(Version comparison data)
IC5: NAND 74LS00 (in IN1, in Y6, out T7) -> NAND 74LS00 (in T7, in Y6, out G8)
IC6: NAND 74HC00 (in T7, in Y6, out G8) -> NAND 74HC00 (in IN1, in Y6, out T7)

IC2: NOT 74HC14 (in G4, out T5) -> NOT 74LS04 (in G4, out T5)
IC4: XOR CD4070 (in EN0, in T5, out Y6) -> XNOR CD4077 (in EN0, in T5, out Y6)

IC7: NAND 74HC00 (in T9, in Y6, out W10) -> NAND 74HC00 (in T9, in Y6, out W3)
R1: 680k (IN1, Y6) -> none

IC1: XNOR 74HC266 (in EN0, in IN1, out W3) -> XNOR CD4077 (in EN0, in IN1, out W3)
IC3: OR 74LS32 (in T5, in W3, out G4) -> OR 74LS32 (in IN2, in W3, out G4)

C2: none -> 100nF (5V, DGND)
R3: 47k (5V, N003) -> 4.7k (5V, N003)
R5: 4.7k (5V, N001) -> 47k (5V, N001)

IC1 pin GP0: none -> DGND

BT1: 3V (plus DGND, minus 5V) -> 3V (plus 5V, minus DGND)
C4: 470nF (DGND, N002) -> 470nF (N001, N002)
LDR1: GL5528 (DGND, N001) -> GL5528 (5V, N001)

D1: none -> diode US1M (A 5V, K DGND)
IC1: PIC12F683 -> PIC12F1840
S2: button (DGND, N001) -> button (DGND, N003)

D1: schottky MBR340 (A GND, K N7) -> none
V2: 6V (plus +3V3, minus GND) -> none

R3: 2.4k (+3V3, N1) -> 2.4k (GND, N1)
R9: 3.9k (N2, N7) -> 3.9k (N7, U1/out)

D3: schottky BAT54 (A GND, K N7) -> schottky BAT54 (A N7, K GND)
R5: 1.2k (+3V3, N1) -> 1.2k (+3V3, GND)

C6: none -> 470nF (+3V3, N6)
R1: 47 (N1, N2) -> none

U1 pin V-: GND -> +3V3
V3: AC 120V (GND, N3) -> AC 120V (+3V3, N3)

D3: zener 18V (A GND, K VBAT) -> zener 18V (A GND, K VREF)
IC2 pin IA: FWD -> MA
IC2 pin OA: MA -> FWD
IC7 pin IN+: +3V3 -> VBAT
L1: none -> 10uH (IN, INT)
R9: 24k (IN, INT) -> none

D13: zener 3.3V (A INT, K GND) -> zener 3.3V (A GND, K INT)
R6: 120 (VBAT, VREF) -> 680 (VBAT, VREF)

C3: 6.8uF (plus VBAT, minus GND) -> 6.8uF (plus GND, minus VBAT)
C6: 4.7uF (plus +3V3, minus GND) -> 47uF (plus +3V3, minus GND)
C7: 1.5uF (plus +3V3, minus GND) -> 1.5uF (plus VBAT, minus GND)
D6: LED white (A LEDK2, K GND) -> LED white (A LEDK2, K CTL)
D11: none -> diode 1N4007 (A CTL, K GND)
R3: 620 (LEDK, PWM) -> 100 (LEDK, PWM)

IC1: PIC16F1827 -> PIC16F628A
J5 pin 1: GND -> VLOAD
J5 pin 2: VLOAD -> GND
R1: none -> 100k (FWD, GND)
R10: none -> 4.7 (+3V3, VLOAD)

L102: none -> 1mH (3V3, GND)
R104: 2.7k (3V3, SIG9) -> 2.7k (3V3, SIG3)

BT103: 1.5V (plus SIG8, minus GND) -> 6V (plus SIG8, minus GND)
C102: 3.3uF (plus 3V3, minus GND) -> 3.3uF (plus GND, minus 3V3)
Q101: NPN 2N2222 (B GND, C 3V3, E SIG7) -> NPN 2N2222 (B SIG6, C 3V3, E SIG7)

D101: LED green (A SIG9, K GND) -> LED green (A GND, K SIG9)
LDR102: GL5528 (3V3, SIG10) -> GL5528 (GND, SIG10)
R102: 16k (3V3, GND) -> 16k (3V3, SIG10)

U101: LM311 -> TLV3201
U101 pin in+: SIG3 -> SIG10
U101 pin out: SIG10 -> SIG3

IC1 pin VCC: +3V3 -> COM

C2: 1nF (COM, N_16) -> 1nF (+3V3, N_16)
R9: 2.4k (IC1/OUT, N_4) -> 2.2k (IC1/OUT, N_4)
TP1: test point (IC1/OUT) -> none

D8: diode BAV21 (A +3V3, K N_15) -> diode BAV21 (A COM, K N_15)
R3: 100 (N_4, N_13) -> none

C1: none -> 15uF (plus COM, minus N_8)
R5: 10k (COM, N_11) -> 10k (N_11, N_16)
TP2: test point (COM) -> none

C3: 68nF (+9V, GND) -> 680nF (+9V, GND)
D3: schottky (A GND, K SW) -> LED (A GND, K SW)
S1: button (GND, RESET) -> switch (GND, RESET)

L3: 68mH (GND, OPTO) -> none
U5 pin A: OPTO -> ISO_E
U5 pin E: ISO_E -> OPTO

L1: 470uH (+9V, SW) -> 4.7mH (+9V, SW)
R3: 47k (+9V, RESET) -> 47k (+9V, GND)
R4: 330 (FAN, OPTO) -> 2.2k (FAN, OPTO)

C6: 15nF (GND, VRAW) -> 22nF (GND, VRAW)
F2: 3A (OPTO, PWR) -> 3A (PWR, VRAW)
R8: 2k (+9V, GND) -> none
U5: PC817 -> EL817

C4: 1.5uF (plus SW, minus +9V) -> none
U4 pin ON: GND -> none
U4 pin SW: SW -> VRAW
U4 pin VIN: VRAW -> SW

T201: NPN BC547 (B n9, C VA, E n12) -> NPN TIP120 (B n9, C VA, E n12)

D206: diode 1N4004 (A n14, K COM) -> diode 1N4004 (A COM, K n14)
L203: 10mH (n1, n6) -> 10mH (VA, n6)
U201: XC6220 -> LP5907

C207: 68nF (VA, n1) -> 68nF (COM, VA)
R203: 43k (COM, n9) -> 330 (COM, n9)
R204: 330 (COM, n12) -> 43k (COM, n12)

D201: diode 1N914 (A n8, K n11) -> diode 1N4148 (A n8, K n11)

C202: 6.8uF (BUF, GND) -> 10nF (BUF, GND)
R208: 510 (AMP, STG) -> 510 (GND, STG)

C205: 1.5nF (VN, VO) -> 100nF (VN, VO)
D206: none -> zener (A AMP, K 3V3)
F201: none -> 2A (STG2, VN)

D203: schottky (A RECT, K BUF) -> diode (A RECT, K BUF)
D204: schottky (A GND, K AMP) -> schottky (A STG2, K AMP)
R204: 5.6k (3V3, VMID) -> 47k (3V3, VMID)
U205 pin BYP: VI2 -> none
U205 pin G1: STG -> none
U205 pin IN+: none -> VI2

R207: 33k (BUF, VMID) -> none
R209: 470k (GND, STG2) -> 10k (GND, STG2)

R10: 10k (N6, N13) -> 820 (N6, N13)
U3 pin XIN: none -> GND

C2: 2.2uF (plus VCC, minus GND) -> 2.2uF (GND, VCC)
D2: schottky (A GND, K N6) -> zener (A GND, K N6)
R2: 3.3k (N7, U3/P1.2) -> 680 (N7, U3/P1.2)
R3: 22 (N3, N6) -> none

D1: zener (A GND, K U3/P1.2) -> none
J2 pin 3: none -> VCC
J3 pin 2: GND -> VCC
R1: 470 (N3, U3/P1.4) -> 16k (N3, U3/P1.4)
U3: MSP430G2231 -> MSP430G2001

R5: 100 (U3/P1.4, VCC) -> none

◆ **AIM OF THE EXERCISE**
Check each line of the records above for the string "NAND", and report every line that has it.

◆ **RESPONSE FOR THIS EXERCISE**
IC5: NAND 74LS00 (in IN1, in Y6, out T7) -> NAND 74LS00 (in T7, in Y6, out G8)
IC6: NAND 74HC00 (in T7, in Y6, out G8) -> NAND 74HC00 (in IN1, in Y6, out T7)
IC7: NAND 74HC00 (in T9, in Y6, out W10) -> NAND 74HC00 (in T9, in Y6, out W3)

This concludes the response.